═══ Supplied material
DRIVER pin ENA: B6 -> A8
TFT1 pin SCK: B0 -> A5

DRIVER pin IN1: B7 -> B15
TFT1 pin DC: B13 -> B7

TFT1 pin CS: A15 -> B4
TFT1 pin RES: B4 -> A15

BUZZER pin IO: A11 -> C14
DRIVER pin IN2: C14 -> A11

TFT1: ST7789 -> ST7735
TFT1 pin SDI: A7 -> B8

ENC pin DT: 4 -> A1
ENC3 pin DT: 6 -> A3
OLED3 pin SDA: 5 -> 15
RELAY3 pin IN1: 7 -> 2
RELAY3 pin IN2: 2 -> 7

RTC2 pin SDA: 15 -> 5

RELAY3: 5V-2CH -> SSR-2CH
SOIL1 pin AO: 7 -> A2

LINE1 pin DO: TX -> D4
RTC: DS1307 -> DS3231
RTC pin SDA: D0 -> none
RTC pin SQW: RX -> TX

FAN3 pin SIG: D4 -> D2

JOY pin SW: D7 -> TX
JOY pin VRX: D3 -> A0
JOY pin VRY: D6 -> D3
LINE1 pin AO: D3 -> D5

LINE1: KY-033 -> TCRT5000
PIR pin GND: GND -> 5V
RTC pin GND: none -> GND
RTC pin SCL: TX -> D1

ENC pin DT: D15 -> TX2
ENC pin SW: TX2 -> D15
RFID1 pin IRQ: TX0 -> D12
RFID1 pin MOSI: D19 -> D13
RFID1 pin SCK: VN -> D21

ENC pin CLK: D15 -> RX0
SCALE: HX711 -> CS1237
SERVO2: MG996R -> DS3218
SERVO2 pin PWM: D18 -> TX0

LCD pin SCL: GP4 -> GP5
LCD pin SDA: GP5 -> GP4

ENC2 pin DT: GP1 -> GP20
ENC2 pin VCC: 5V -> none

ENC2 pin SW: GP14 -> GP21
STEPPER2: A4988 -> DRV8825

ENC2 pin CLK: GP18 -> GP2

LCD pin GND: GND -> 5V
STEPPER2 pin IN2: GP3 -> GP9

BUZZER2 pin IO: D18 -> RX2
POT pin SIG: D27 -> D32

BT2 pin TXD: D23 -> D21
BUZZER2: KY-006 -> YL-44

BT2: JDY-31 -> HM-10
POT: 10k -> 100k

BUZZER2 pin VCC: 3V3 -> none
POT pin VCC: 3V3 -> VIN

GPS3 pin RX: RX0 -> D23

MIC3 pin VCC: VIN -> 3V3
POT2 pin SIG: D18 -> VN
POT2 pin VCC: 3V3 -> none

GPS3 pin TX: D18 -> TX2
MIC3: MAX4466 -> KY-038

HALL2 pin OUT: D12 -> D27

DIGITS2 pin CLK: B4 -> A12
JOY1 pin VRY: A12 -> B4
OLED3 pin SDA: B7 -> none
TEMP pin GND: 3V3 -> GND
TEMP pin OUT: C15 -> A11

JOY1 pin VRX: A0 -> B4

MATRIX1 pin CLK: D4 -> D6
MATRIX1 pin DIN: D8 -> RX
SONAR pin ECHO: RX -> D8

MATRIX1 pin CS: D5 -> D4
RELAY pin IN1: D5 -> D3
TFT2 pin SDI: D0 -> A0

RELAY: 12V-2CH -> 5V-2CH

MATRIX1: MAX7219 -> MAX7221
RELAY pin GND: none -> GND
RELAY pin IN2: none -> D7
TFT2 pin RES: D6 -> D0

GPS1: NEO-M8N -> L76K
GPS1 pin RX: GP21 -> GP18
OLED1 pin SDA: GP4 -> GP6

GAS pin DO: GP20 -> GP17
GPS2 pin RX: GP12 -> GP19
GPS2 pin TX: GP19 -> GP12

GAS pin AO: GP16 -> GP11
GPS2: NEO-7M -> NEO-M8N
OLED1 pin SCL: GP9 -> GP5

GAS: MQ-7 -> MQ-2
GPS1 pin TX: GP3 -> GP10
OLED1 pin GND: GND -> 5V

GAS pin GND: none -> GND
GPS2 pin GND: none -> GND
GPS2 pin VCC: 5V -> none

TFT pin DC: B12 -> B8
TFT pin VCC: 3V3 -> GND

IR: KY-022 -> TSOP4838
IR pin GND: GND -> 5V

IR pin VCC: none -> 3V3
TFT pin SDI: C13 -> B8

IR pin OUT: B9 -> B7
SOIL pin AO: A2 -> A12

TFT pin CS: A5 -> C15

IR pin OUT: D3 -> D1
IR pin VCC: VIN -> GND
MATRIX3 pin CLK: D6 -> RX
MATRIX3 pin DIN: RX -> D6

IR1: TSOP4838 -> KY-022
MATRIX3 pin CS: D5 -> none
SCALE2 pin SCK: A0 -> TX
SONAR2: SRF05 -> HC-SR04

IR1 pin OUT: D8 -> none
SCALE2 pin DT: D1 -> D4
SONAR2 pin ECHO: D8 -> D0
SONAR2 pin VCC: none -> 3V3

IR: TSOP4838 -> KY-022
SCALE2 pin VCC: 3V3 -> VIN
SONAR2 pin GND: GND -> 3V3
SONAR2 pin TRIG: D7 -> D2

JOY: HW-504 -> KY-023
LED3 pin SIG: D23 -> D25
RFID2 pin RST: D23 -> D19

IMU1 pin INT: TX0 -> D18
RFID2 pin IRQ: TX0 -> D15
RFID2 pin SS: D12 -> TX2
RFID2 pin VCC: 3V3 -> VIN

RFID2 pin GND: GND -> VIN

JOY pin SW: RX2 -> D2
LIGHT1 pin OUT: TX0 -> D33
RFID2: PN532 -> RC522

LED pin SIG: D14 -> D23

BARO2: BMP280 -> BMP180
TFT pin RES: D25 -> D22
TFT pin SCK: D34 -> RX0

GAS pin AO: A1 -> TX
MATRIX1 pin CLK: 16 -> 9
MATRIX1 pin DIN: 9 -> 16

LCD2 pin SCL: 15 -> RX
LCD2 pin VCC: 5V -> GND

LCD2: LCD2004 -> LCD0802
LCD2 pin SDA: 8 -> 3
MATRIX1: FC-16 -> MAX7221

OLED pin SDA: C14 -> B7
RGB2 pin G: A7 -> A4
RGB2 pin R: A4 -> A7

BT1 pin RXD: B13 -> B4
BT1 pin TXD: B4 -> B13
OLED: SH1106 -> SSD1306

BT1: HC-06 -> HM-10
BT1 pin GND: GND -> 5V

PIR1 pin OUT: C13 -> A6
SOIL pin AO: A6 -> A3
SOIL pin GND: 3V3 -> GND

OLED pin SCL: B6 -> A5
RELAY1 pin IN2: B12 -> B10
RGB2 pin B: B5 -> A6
══════
**What you will do**
Find "RTC pin SCL: TX -> D1" in the entries above and copy that whole line exactly, then each line after it through the line that contains "OLED3 pin SDA: B7 -> none".

**Expected answer**
RTC pin SCL: TX -> D1

ENC pin DT: D15 -> TX2
ENC pin SW: TX2 -> D15
RFID1 pin IRQ: TX0 -> D12
RFID1 pin MOSI: D19 -> D13
RFID1 pin SCK: VN -> D21

ENC pin CLK: D15 -> RX0
SCALE: HX711 -> CS1237
SERVO2: MG996R -> DS3218
SERVO2 pin PWM: D18 -> TX0

LCD pin SCL: GP4 -> GP5
LCD pin SDA: GP5 -> GP4

ENC2 pin DT: GP1 -> GP20
ENC2 pin VCC: 5V -> none

ENC2 pin SW: GP14 -> GP21
STEPPER2: A4988 -> DRV8825

ENC2 pin CLK: GP18 -> GP2

LCD pin GND: GND -> 5V
STEPPER2 pin IN2: GP3 -> GP9

BUZZER2 pin IO: D18 -> RX2
POT pin SIG: D27 -> D32

BT2 pin TXD: D23 -> D21
BUZZER2: KY-006 -> YL-44

BT2: JDY-31 -> HM-10
POT: 10k -> 100k

BUZZER2 pin VCC: 3V3 -> none
POT pin VCC: 3V3 -> VIN

GPS3 pin RX: RX0 -> D23

MIC3 pin VCC: VIN -> 3V3
POT2 pin SIG: D18 -> VN
POT2 pin VCC: 3V3 -> none

GPS3 pin TX: D18 -> TX2
MIC3: MAX4466 -> KY-038

HALL2 pin OUT: D12 -> D27

DIGITS2 pin CLK: B4 -> A12
JOY1 pin VRY: A12 -> B4
OLED3 pin SDA: B7 -> none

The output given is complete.